**What is expected:** Repeat exactly the line that contains "[(516,0),(476,0),(446,9),(455,38),(489,26),(516,18),(516,0)]" and every line after it, down to the last line of the entries below. Do not include pictures.
-- Given data follows --
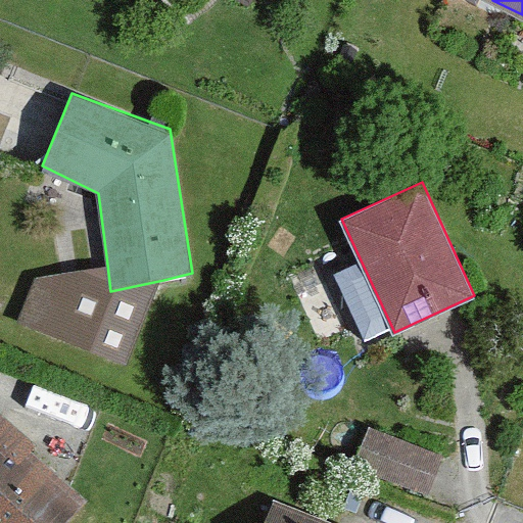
[(127,367),(163,280),(110,291),(107,265),(36,276),(19,321),(127,367)]
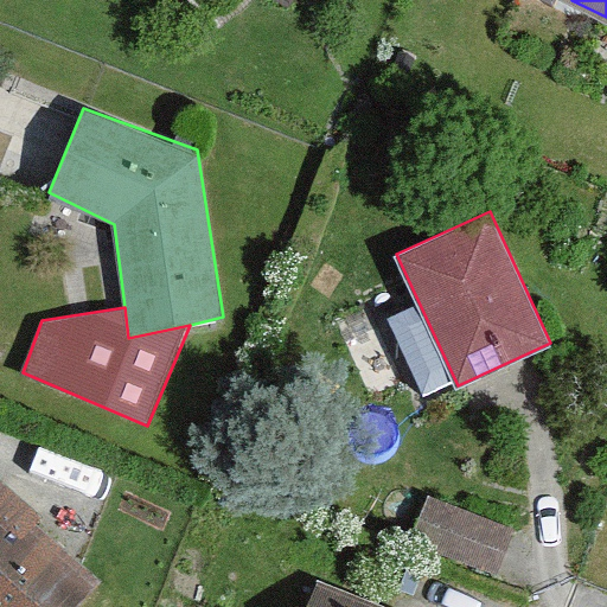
[(0,478),(0,606),(74,606),(106,572),(0,478)]
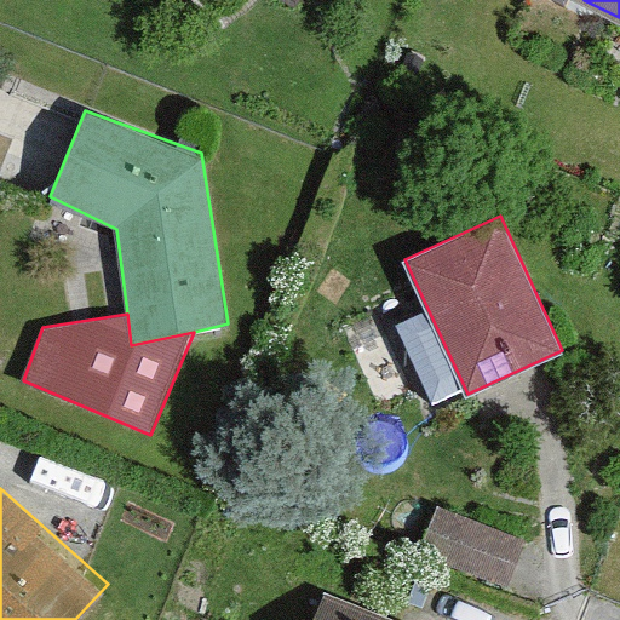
[(422,552),(510,586),(528,540),(440,506),(422,552)]
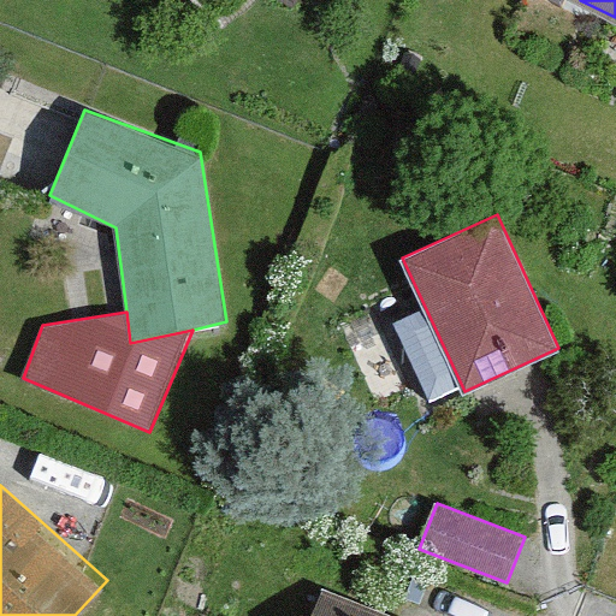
[(391,615),(315,591),(306,615),(391,615)]
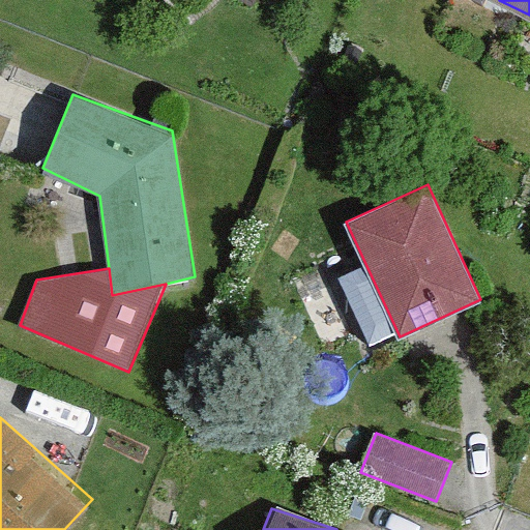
All buildings are outlined.
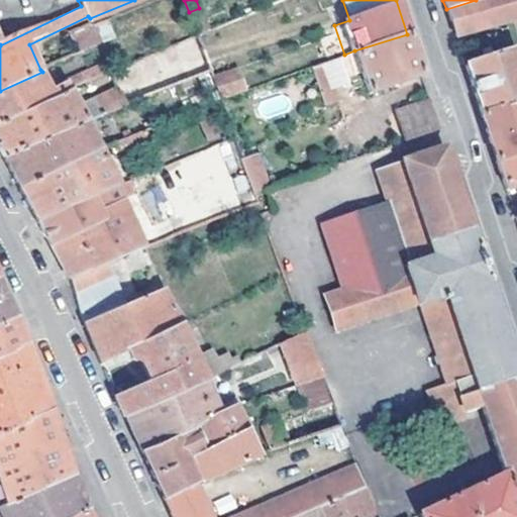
[(516,0),(476,0),(446,9),(455,38),(489,26),(516,18),(516,0)]
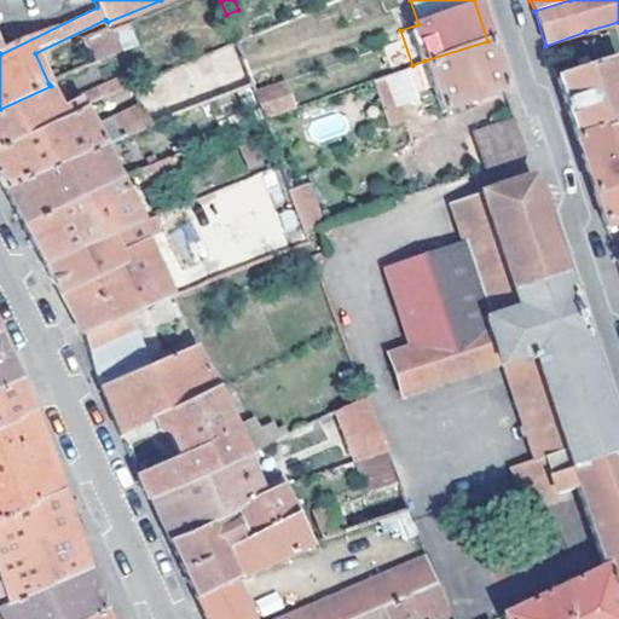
[(121,51),(111,29),(87,40),(97,62),(121,51)]
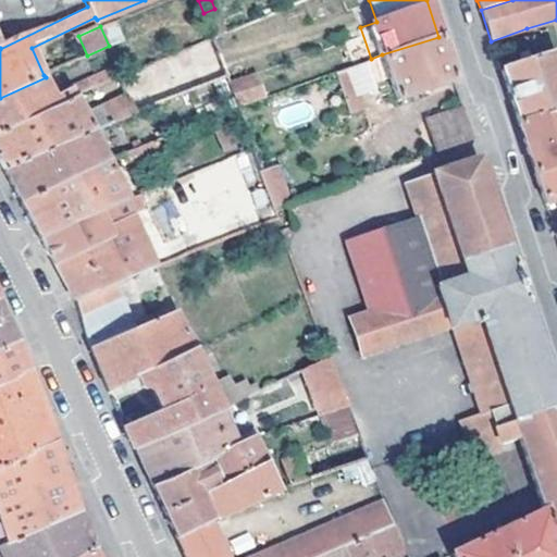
[(397,100),(454,82),(438,37),(382,54),(397,100)]
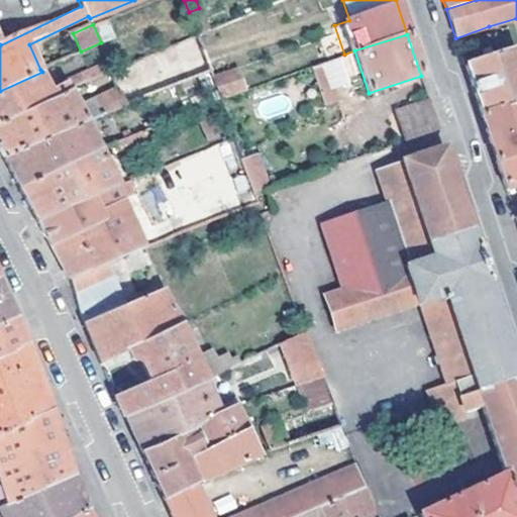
[(197,35),(108,74),(122,102),(124,108),(209,72),(197,35)]
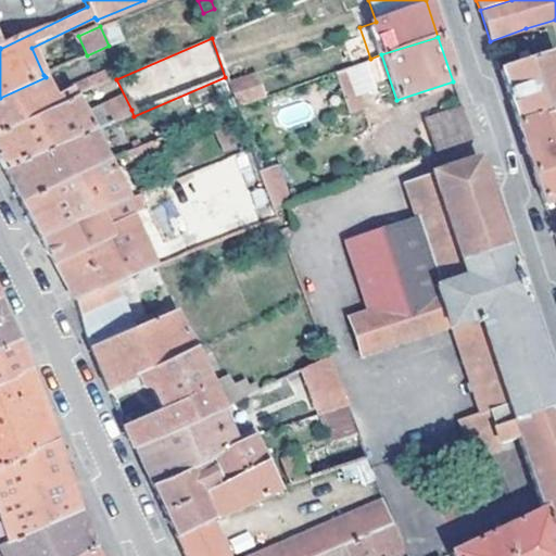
[(555,61),(553,53),(500,71),(516,121),(555,108),(555,61)]
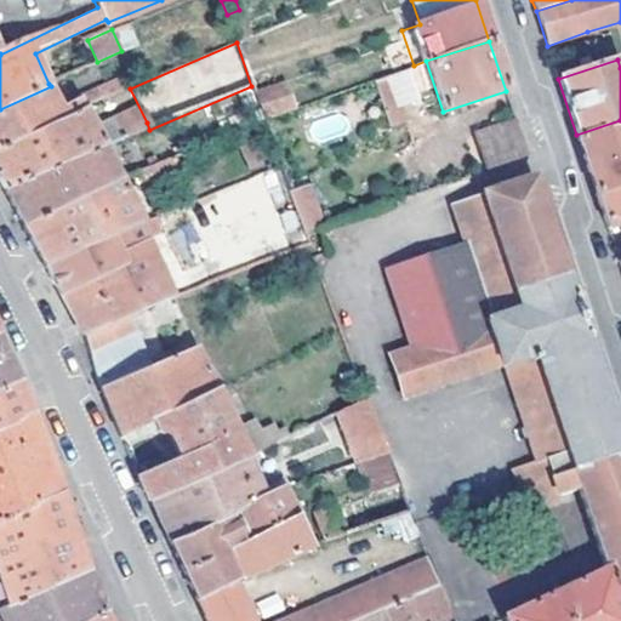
[(372,80),(389,127),(405,121),(389,74),(372,80)]
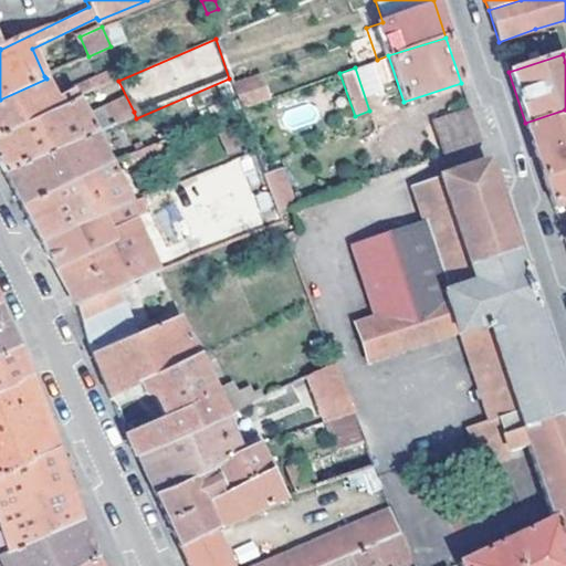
[(240,108),(265,100),(255,76),(231,84),(240,108)]
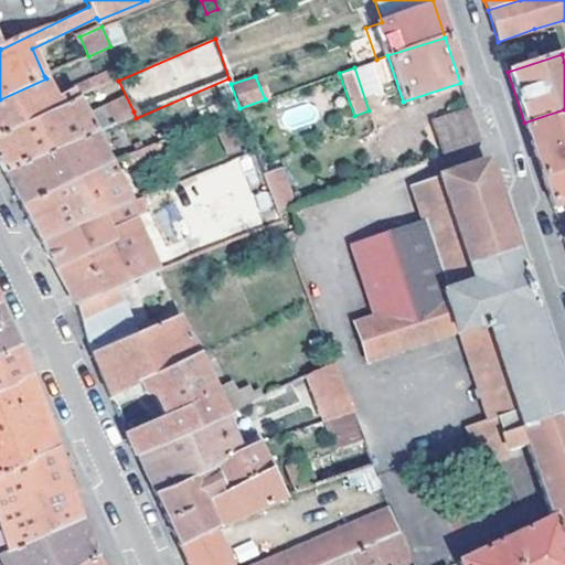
[(0,135),(77,103),(76,99),(73,92),(56,99),(46,78),(0,99),(0,135)]
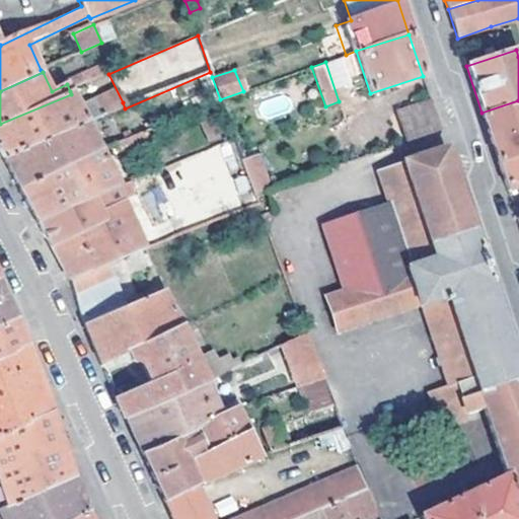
[(71,94),(0,124),(0,152),(3,159),(87,124),(125,108),(123,102),(116,105),(109,94),(78,109),(71,94)]
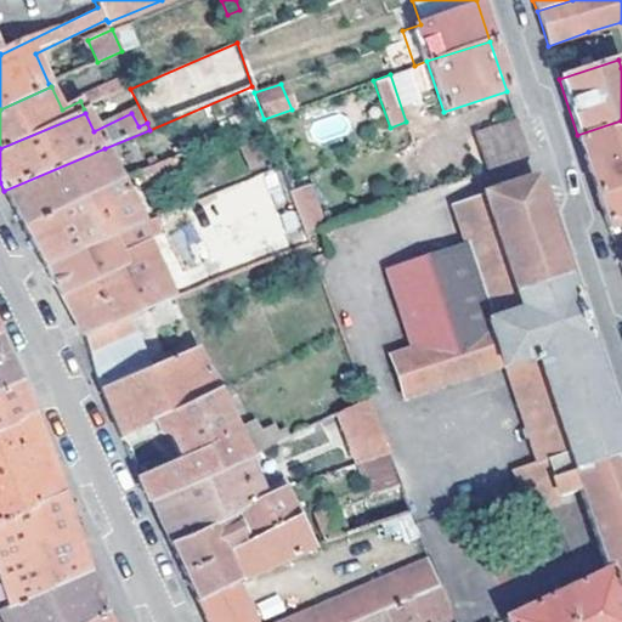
[(320,140),(348,131),(341,114),(315,123),(320,140)]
-- Given data concluded --
**Answer area:**
[(516,0),(476,0),(446,9),(455,38),(489,26),(516,18),(516,0)]
[(121,51),(111,29),(87,40),(97,62),(121,51)]
[(397,100),(454,82),(438,37),(382,54),(397,100)]
[(197,35),(108,74),(122,102),(124,108),(209,72),(197,35)]
[(555,61),(553,53),(500,71),(516,121),(555,108),(555,61)]
[(372,80),(389,127),(405,121),(389,74),(372,80)]
[(240,108),(265,100),(255,76),(231,84),(240,108)]
[(0,135),(77,103),(76,99),(73,92),(56,99),(46,78),(0,99),(0,135)]
[(71,94),(0,124),(0,152),(3,159),(87,124),(125,108),(123,102),(116,105),(109,94),(78,109),(71,94)]
[(320,140),(348,131),(341,114),(315,123),(320,140)]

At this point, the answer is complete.